(Records for the exercise)

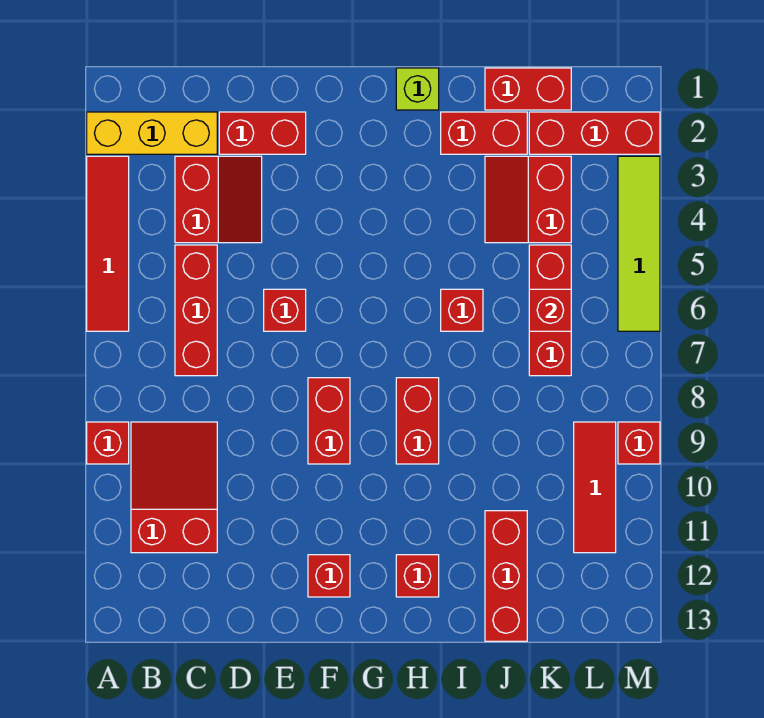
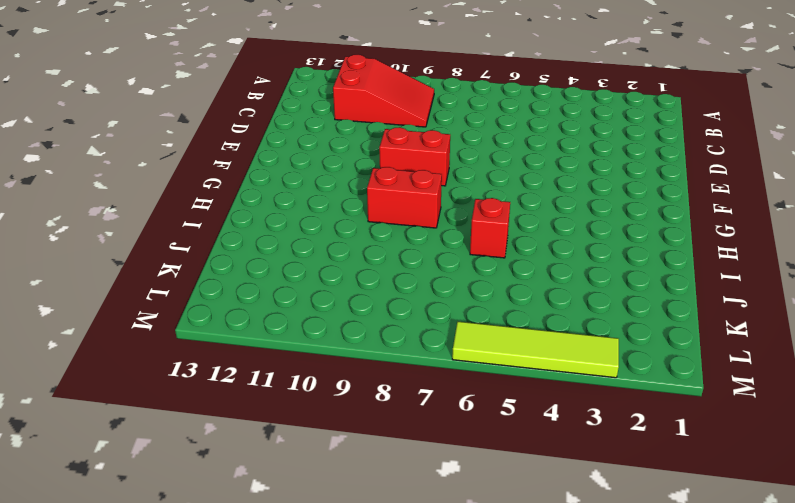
none -> yellow brick A2:C2 level 1
none -> red tile A3:A6 level 1
none -> red brick A9 level 1

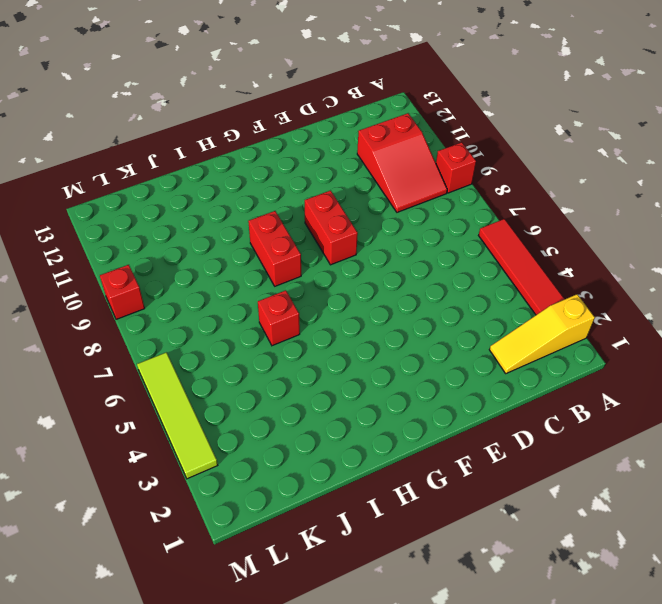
yellow slope A2:C2 level 1 top A -> yellow brick A2:C2 level 1
none -> red slope C3:D4 level 1 top C
none -> red brick C5:C7 level 1
none -> red brick D2:E2 level 1

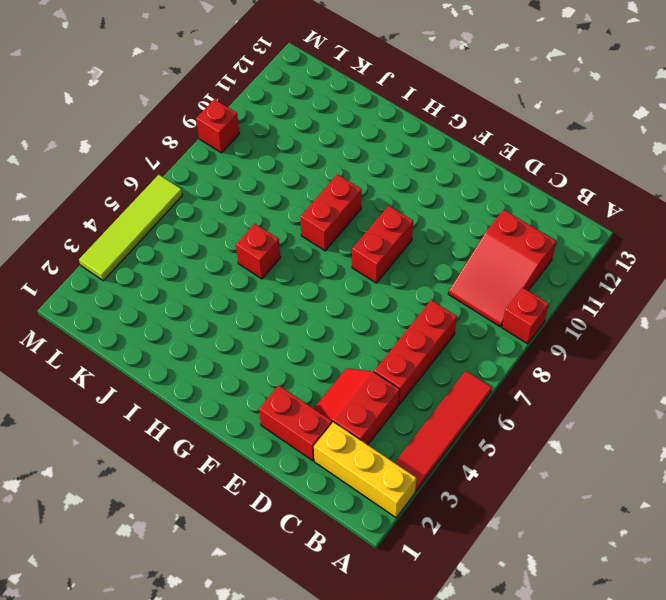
none -> red brick E6 level 1
none -> red brick F12 level 1
none -> lime brick H1 level 1

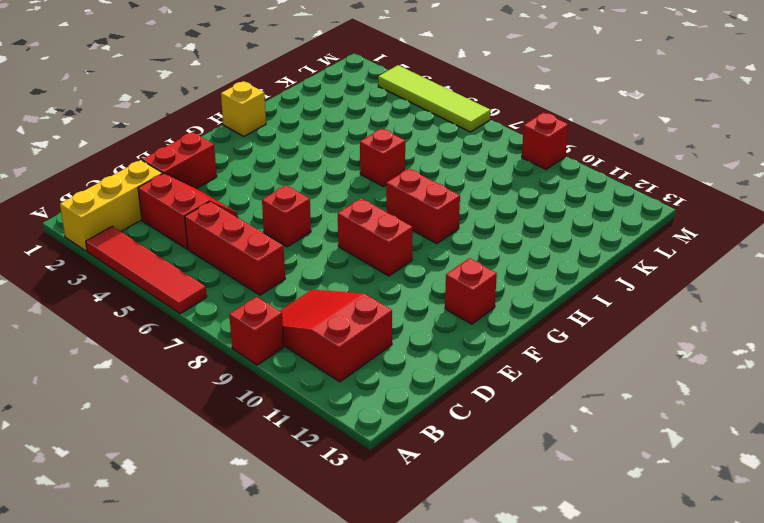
yellow brick H1 level 1 -> lime brick H1 level 1
none -> red brick H12 level 1
none -> red brick I2:J2 level 1
none -> red brick J1:K1 level 1

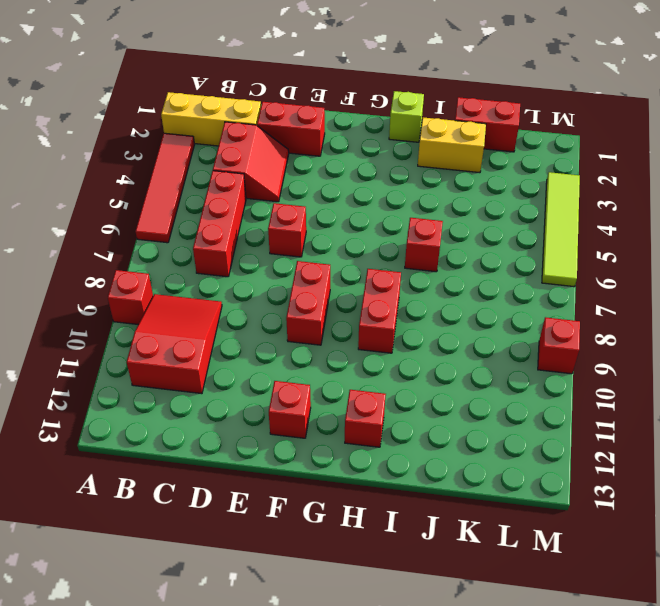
yellow brick I2:J2 level 1 -> red brick I2:J2 level 1
none -> red slope J3:K4 level 1 top K
none -> red brick J11:J13 level 1
none -> red brick K2:M2 level 1

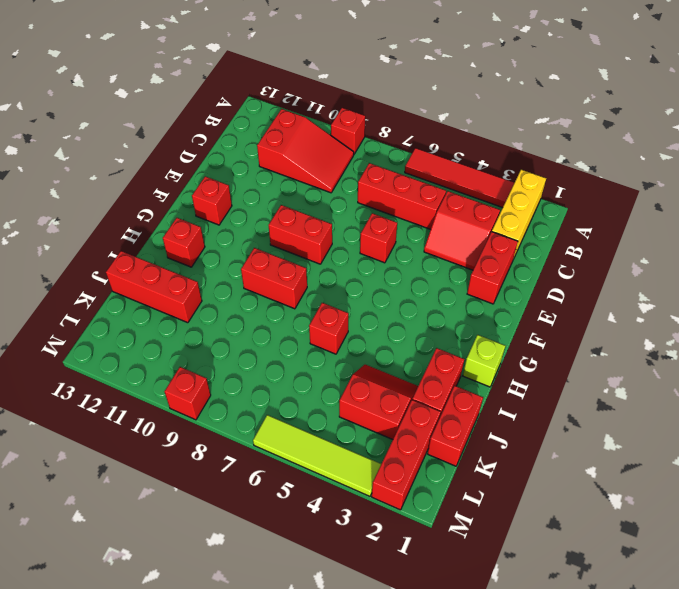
none -> red brick K5:K7 level 1
none -> red tile L9:L11 level 1
none -> red brick K6 level 2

(End Records for the exercise)

• **Task**:
Collect every line with the string "yellow" from the records, and copy each.

• **Response**:
none -> yellow brick A2:C2 level 1
yellow slope A2:C2 level 1 top A -> yellow brick A2:C2 level 1
yellow brick H1 level 1 -> lime brick H1 level 1
yellow brick I2:J2 level 1 -> red brick I2:J2 level 1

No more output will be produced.